[Data for processing Boundary: Start]
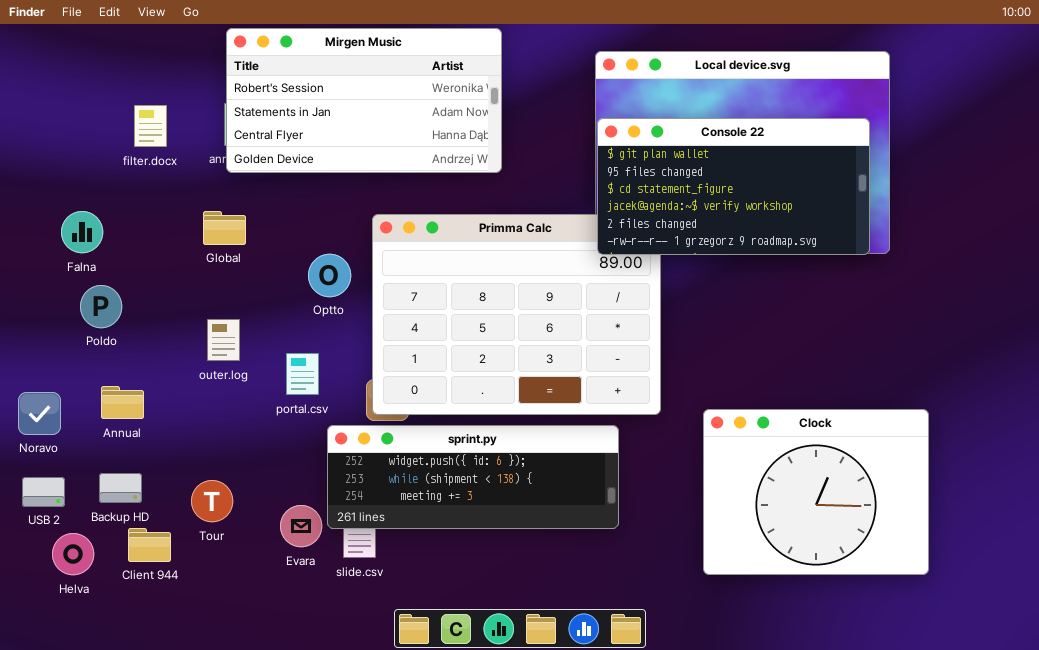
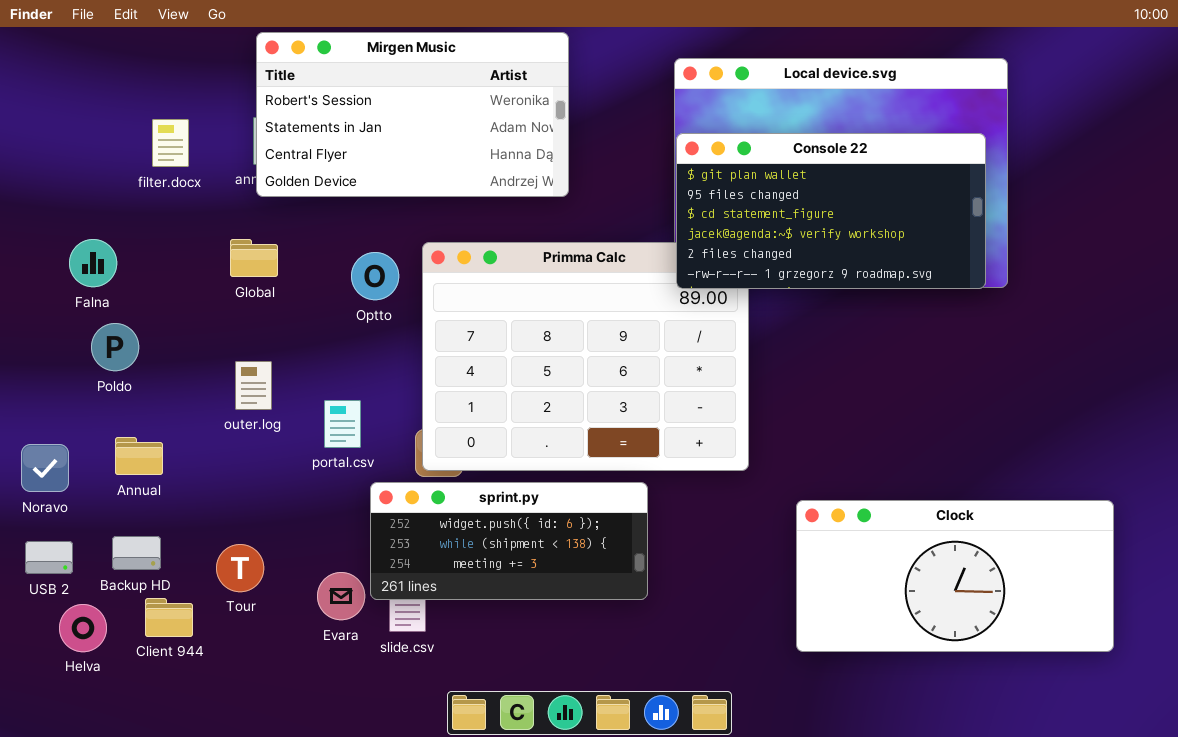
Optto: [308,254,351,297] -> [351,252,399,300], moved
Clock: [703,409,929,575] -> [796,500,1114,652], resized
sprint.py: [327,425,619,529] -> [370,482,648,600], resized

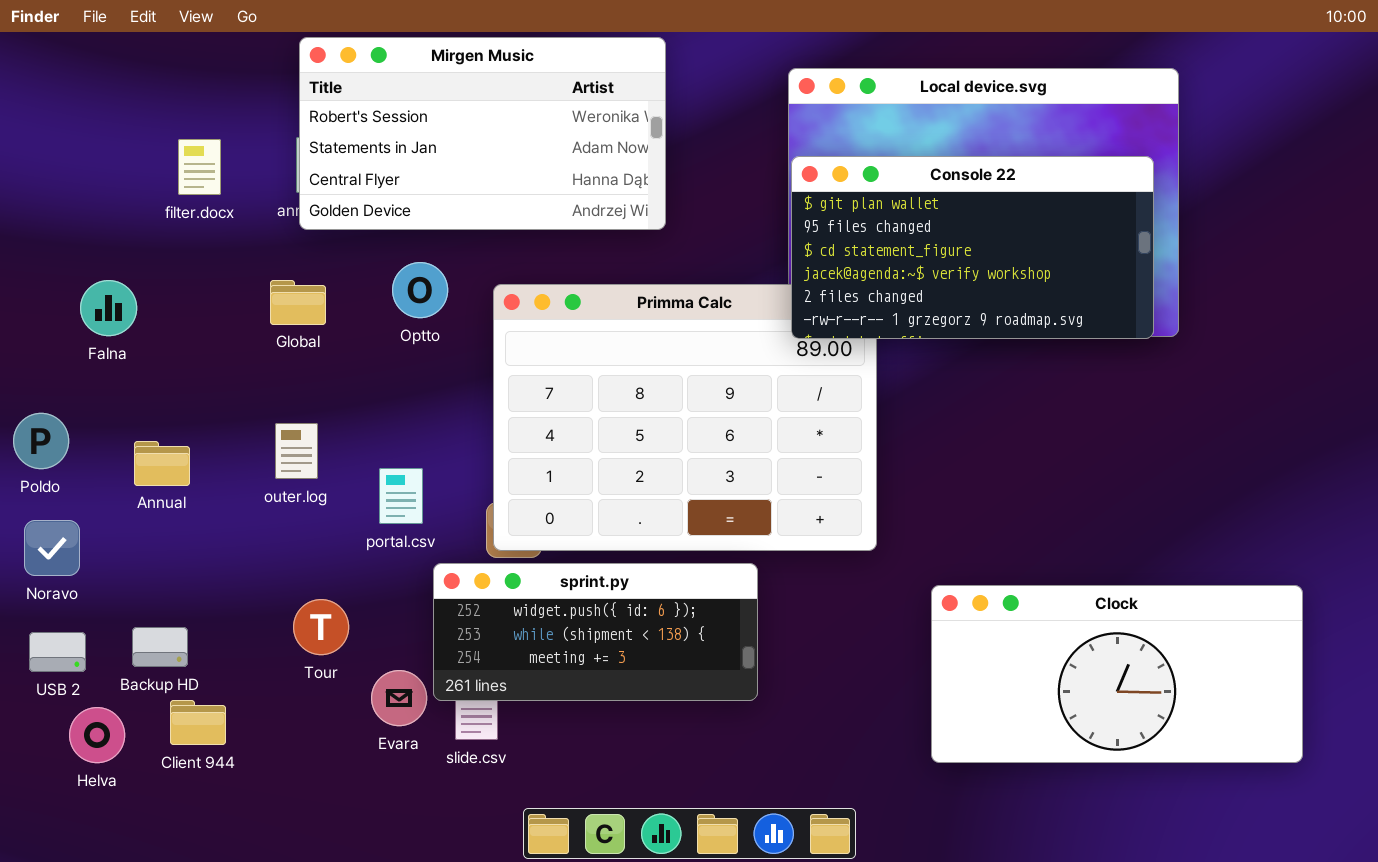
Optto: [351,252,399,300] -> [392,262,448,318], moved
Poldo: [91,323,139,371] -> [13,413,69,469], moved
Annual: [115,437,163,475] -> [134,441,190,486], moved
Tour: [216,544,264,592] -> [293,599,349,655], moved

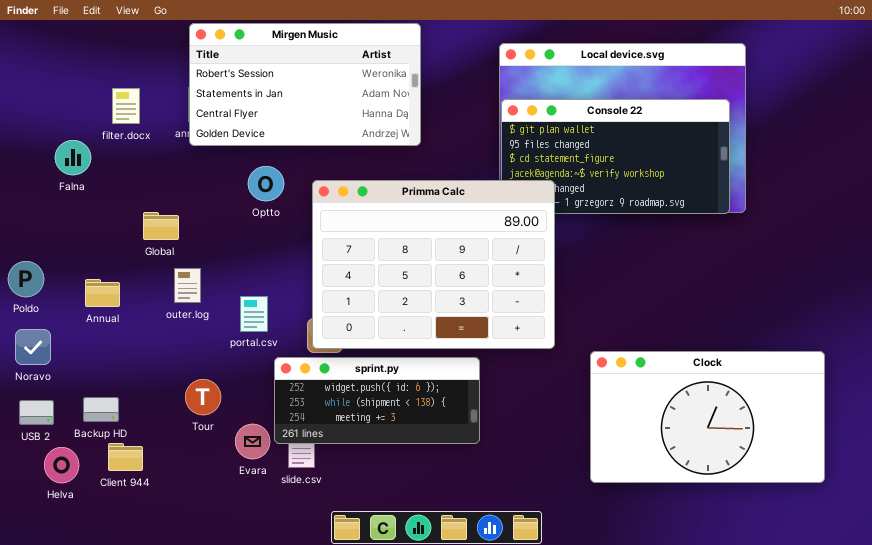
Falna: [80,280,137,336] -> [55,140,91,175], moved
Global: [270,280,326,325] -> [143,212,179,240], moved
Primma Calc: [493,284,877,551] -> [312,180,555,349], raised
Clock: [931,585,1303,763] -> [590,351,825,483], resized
[Data for processing Boundary: End]
▶ _Work request_:
Reproduce the complete set of records verbatim and omit the pictures.

▶ _Answer space_:
Optto: [308,254,351,297] -> [351,252,399,300], moved
Clock: [703,409,929,575] -> [796,500,1114,652], resized
sprint.py: [327,425,619,529] -> [370,482,648,600], resized

Optto: [351,252,399,300] -> [392,262,448,318], moved
Poldo: [91,323,139,371] -> [13,413,69,469], moved
Annual: [115,437,163,475] -> [134,441,190,486], moved
Tour: [216,544,264,592] -> [293,599,349,655], moved

Falna: [80,280,137,336] -> [55,140,91,175], moved
Global: [270,280,326,325] -> [143,212,179,240], moved
Primma Calc: [493,284,877,551] -> [312,180,555,349], raised
Clock: [931,585,1303,763] -> [590,351,825,483], resized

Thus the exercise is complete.